Segment Open

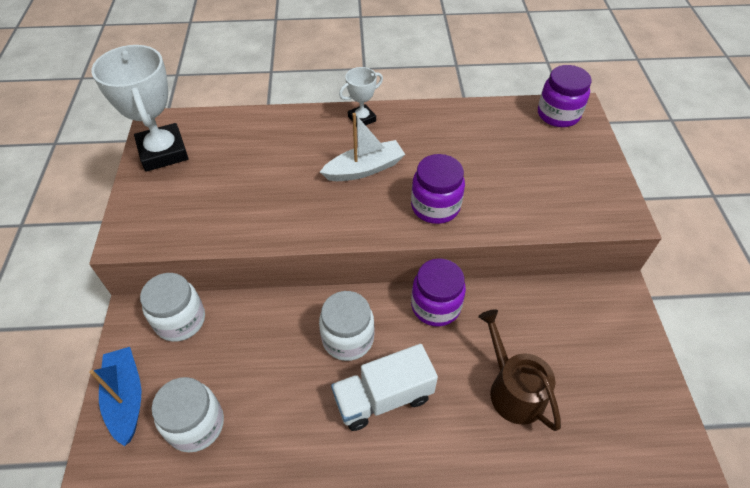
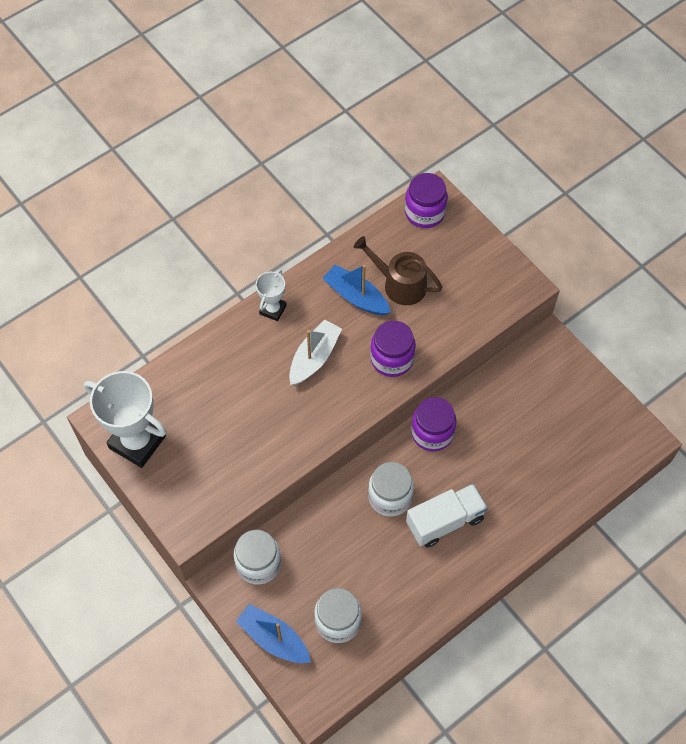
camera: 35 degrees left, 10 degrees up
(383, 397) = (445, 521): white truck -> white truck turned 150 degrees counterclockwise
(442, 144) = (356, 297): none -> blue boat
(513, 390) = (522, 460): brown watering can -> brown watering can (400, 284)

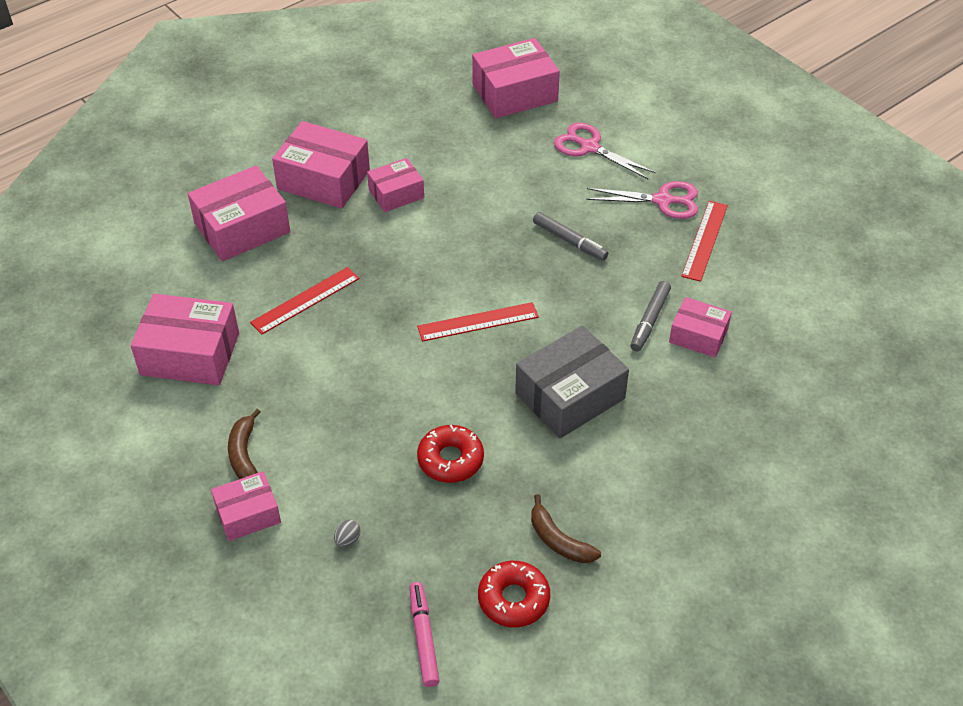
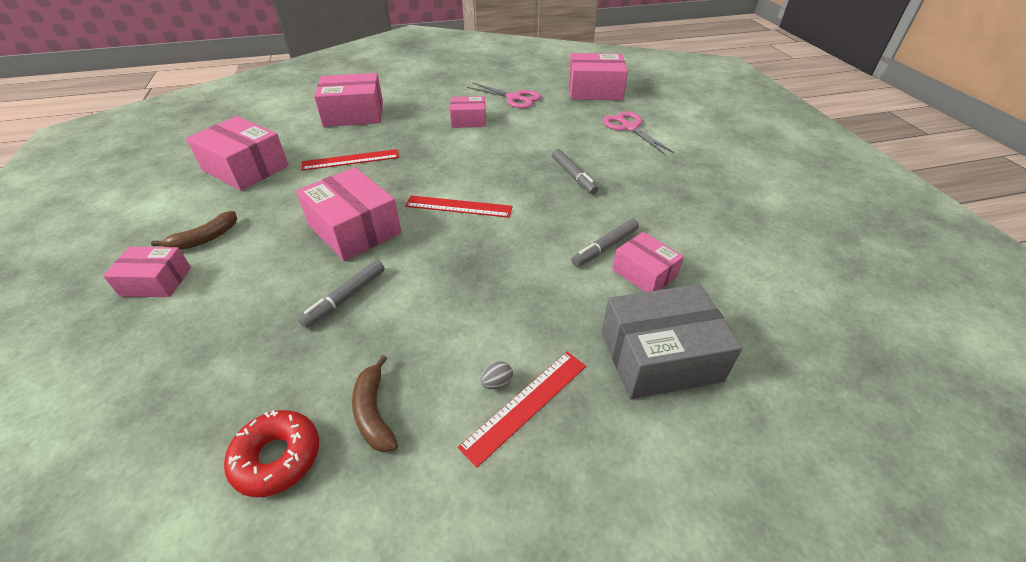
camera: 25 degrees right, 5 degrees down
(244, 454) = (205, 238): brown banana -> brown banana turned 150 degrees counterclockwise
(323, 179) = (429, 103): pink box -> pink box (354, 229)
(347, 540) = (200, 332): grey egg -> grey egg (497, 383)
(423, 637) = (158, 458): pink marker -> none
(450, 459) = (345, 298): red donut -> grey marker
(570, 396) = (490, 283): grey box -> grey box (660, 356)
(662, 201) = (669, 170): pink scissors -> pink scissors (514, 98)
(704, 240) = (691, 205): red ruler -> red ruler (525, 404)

Segment Closed
Segment Open

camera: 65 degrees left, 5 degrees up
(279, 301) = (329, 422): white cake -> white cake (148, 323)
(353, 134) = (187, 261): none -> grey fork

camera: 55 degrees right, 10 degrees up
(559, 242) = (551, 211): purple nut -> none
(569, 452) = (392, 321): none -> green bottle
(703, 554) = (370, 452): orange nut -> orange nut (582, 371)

Segment Closed

* **Task description**:
Retype, in the same exact form, the lines of the material above from the line holding "(244, 454) = (205, 238): brown" through the line holding "(662, 201) = (669, 170): pink".

* **Exercise answer**:
(244, 454) = (205, 238): brown banana -> brown banana turned 150 degrees counterclockwise
(323, 179) = (429, 103): pink box -> pink box (354, 229)
(347, 540) = (200, 332): grey egg -> grey egg (497, 383)
(423, 637) = (158, 458): pink marker -> none
(450, 459) = (345, 298): red donut -> grey marker
(570, 396) = (490, 283): grey box -> grey box (660, 356)
(662, 201) = (669, 170): pink scissors -> pink scissors (514, 98)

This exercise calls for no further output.